*Your instructions*
Return every line of the entries that includes the word "left".

[Records supplied Boundary: Start]

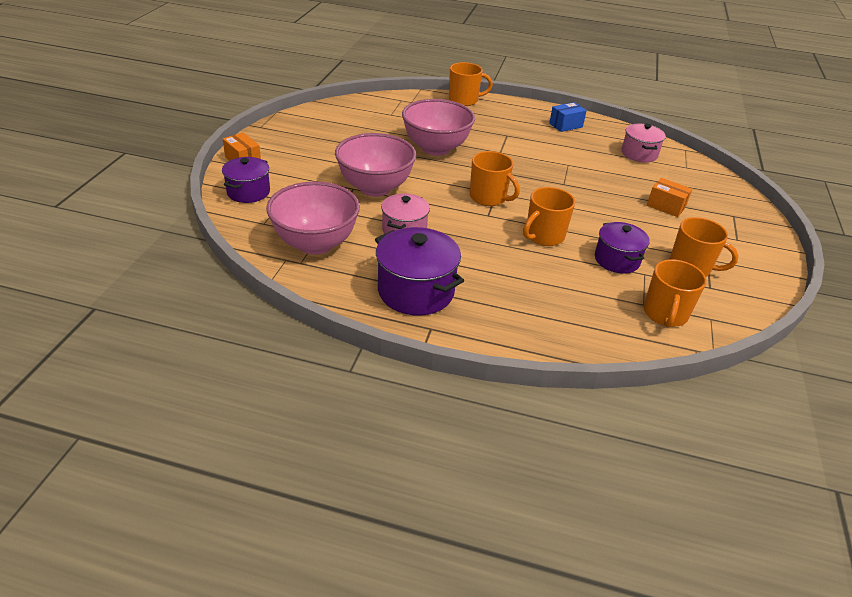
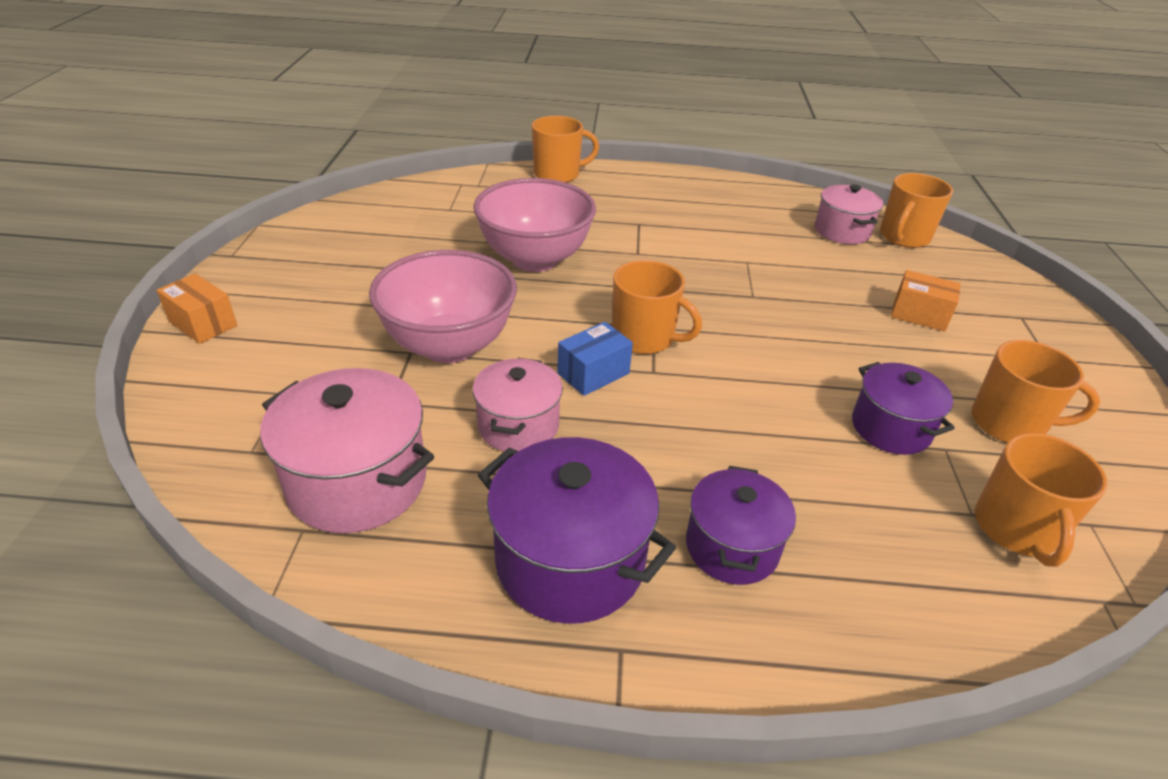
camera: 10 degrees left, 0 degrees up
(248, 192) = (216, 387): purple pot -> purple pot (732, 547)
(315, 244) = (357, 482): pink bowl -> pink pot
(543, 236) = (757, 399): orange mug -> orange mug (904, 237)
(565, 125) = (720, 198): blue box -> blue box (593, 373)

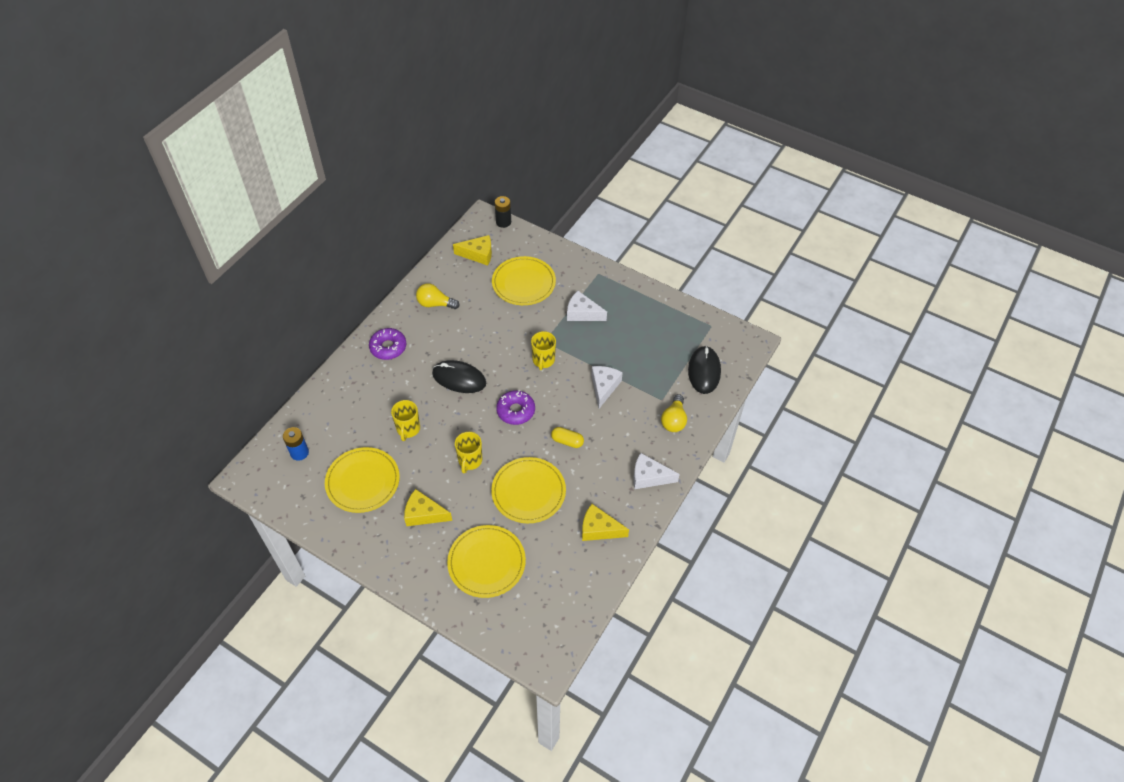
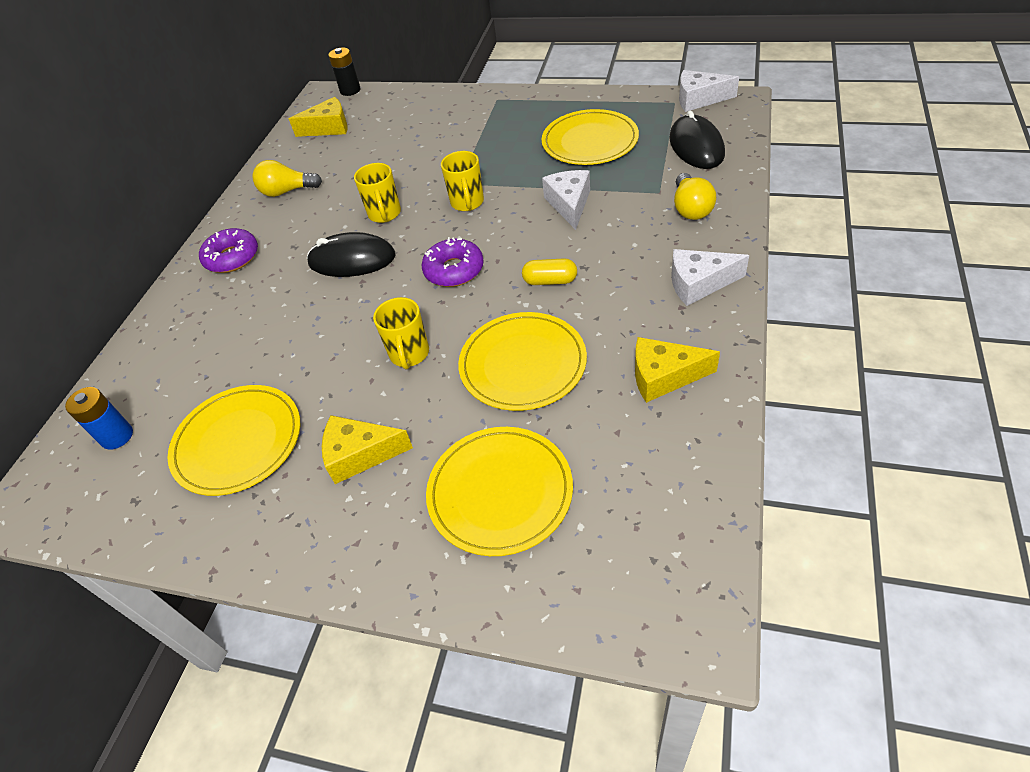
camera: 10 degrees left, 5 degrees down
(408, 429) = (294, 345): yellow mug -> yellow mug (385, 214)
(523, 283) = (402, 136): yellow plate -> yellow plate (590, 141)
(582, 313) = (496, 141): white cheese -> white cheese (699, 99)

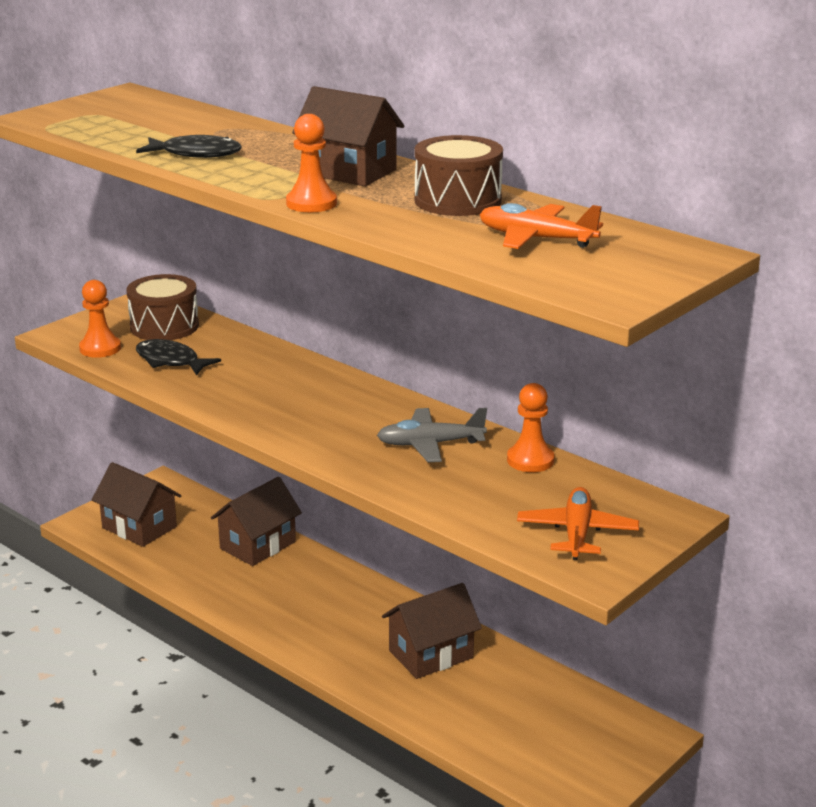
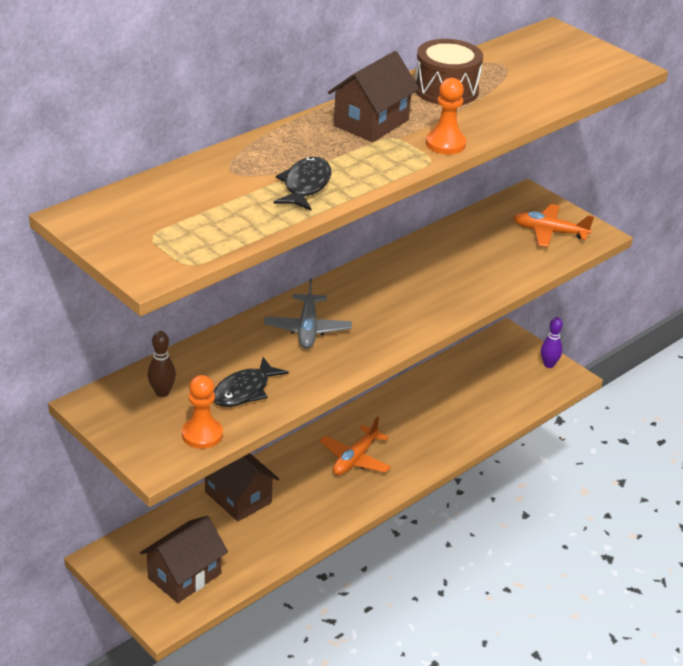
camera: 85 degrees left, 10 degrees up
(164, 326) = (162, 392): brown drum -> brown bowling pin
(430, 444) = (425, 271): grey plane -> grey plane (307, 329)
(431, 654) = (411, 417): brown house -> none
(530, 460) = (453, 234): orange pawn -> none
(536, 239) = (526, 74): orange plane -> orange plane (355, 459)
(599, 779) = (549, 364): none -> purple bowling pin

[Records supplied Boundary: End]

*Answer to this exercise*
camera: 10 degrees left, 0 degrees up
camera: 10 degrees left, 5 degrees down
camera: 85 degrees left, 10 degrees up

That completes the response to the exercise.